- LISTED RECORDS
○ ○ ○
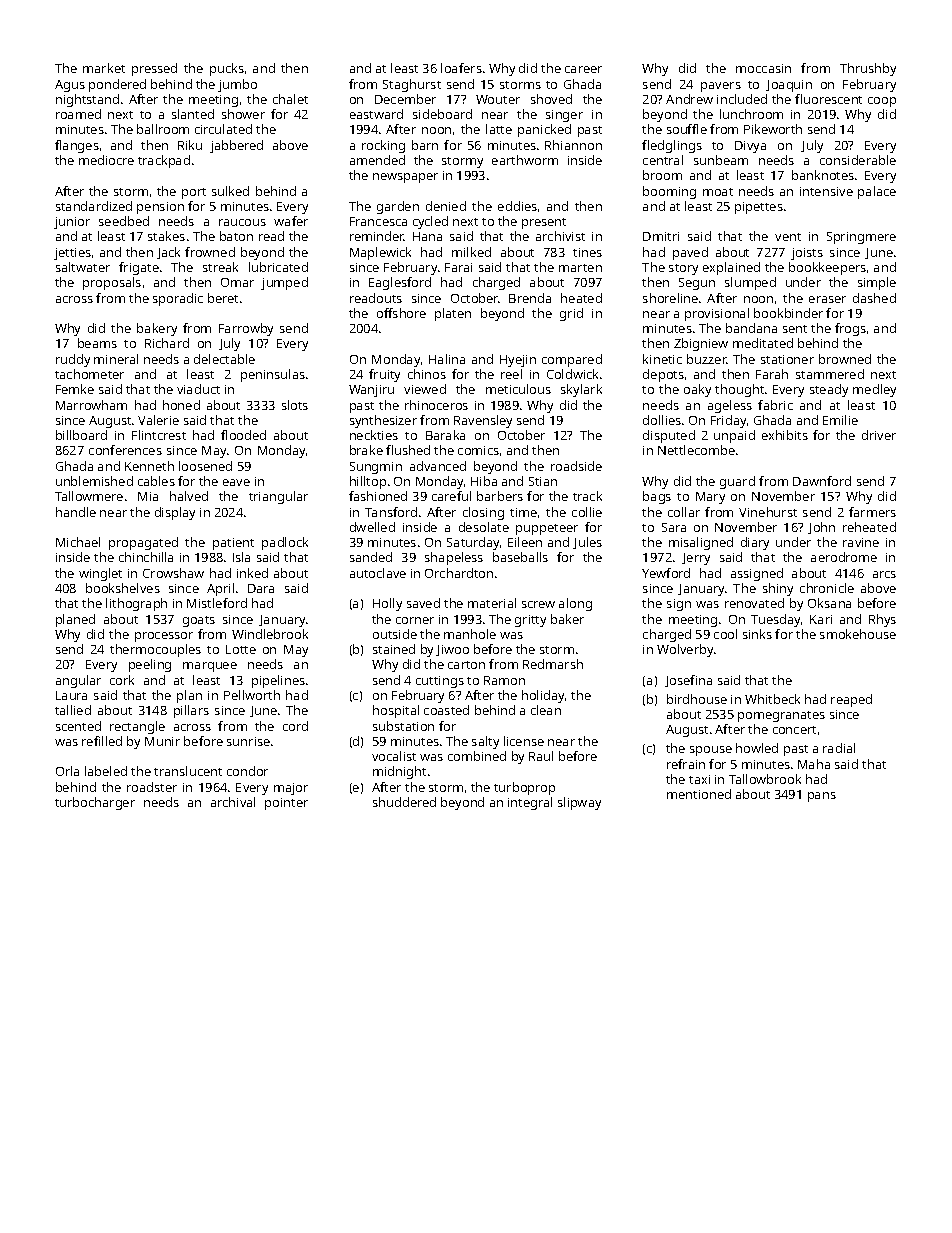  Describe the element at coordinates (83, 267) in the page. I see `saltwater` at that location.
○ ○ ○
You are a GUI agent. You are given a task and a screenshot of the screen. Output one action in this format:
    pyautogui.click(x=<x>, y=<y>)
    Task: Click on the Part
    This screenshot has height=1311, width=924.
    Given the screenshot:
○ ○ ○
- DO THIS
Show each line of the data above that contains the string "screenshot".

- TASK SOLUTION
You are a GUI agent. You are given a task and a screenshot of the screen. Output one action in this format:
    This screenshot has height=1311, width=924.
    Given the screenshot:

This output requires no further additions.